- [Your instructions]: Provide an exact copy of the data, excluding the images.

- [Material for this exercise]:
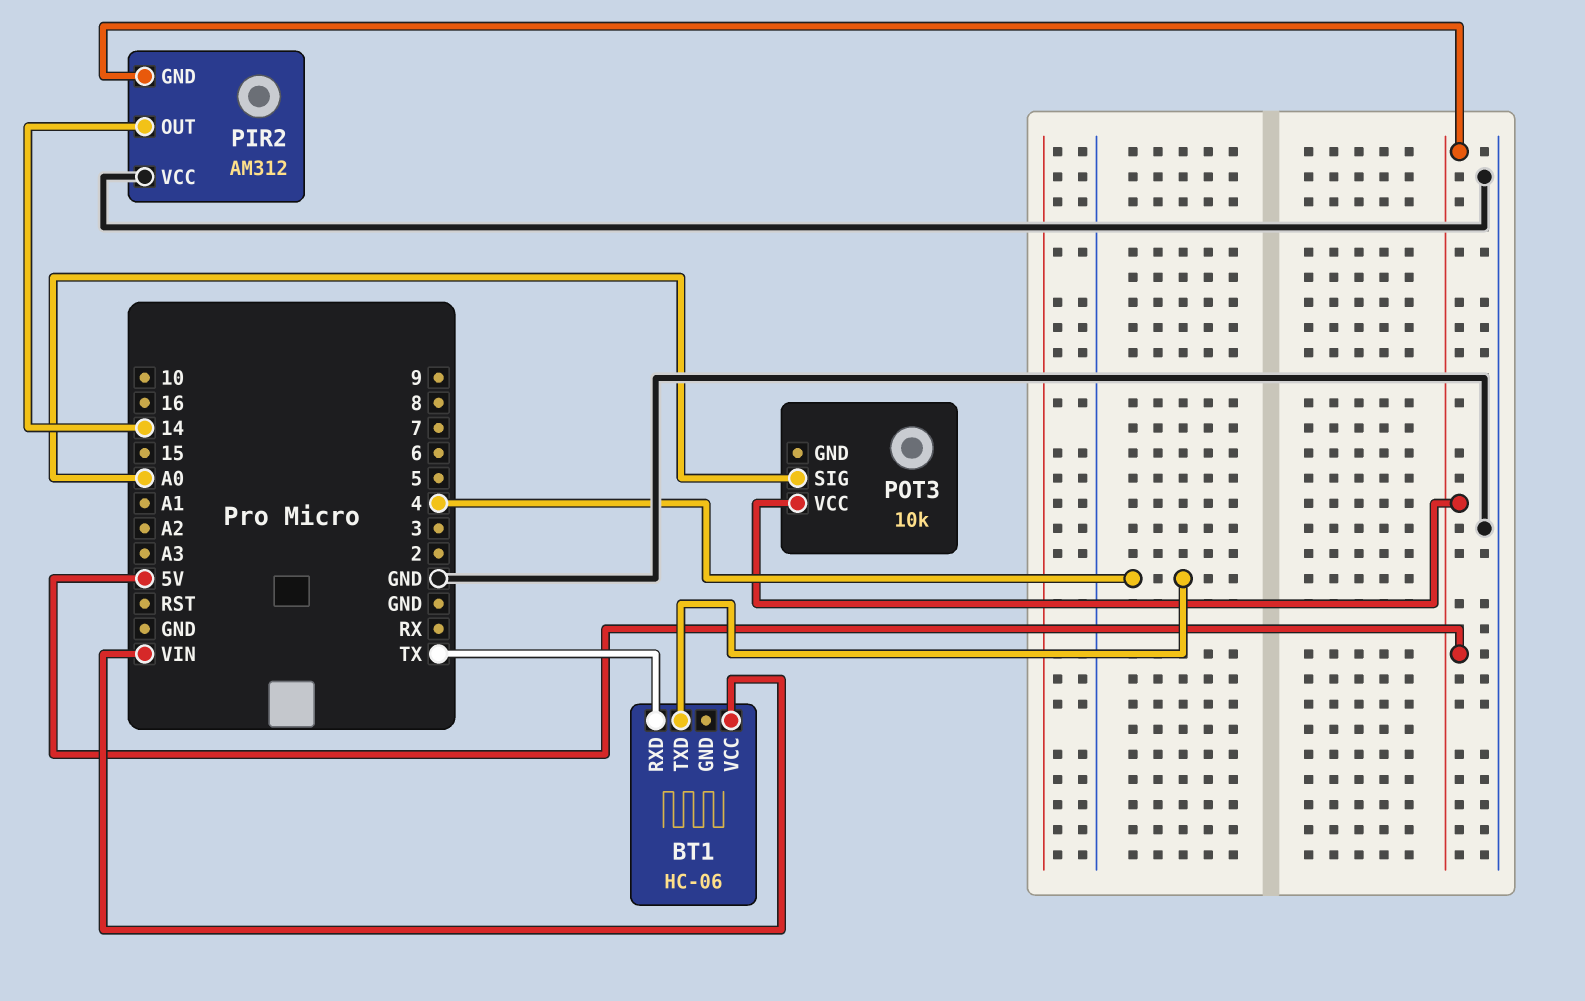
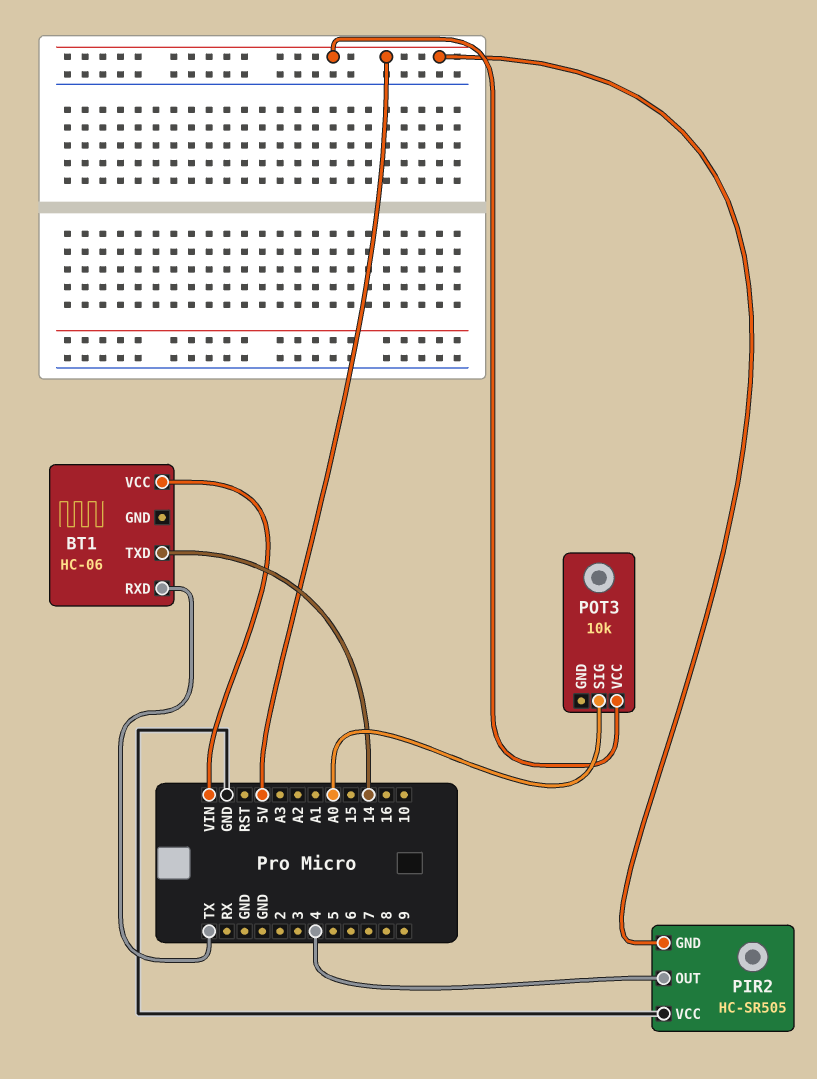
BT1 pin TXD: 4 -> 14
PIR2: AM312 -> HC-SR505
PIR2 pin OUT: 14 -> 4

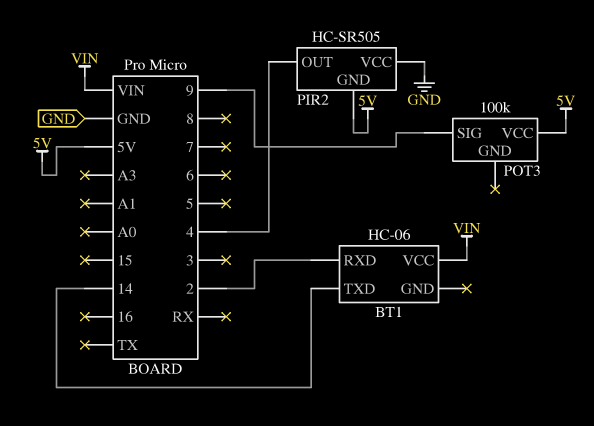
BT1 pin RXD: TX -> 2
POT3: 10k -> 100k
POT3 pin SIG: A0 -> 9

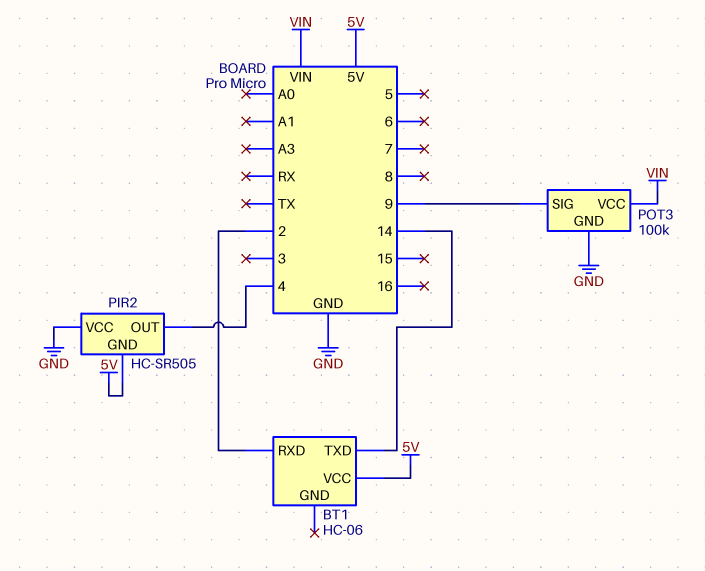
BT1 pin VCC: VIN -> 5V
POT3 pin GND: none -> GND
POT3 pin VCC: 5V -> VIN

- [Exercise output]:
BT1 pin TXD: 4 -> 14
PIR2: AM312 -> HC-SR505
PIR2 pin OUT: 14 -> 4

BT1 pin RXD: TX -> 2
POT3: 10k -> 100k
POT3 pin SIG: A0 -> 9

BT1 pin VCC: VIN -> 5V
POT3 pin GND: none -> GND
POT3 pin VCC: 5V -> VIN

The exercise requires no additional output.